» **TASK BRIEF**: Extract the whole listing as it stands. Do not include the pictures.

» **RECORDED INFORMATION**:

····················

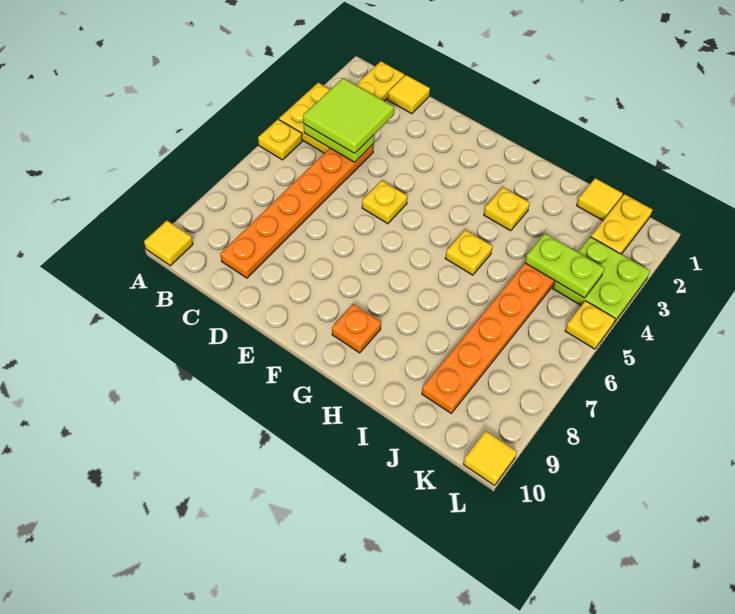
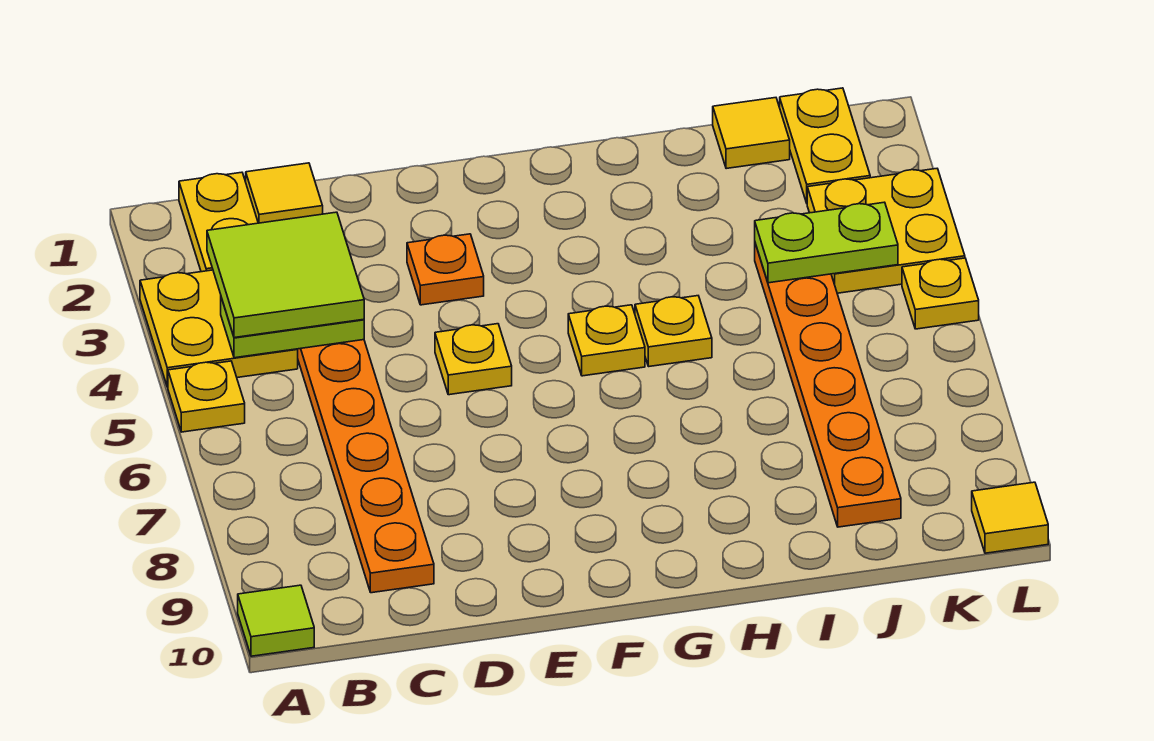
yellow tile A10 level 1 -> lime tile A10 level 1
orange plate G9 level 1 -> orange plate E3 level 1
yellow plate H3 level 1 -> yellow plate G5 level 1
lime plate K3:L4 level 1 -> yellow plate K3:L4 level 1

····················

» **ANSWER BELOW**:
yellow tile A10 level 1 -> lime tile A10 level 1
orange plate G9 level 1 -> orange plate E3 level 1
yellow plate H3 level 1 -> yellow plate G5 level 1
lime plate K3:L4 level 1 -> yellow plate K3:L4 level 1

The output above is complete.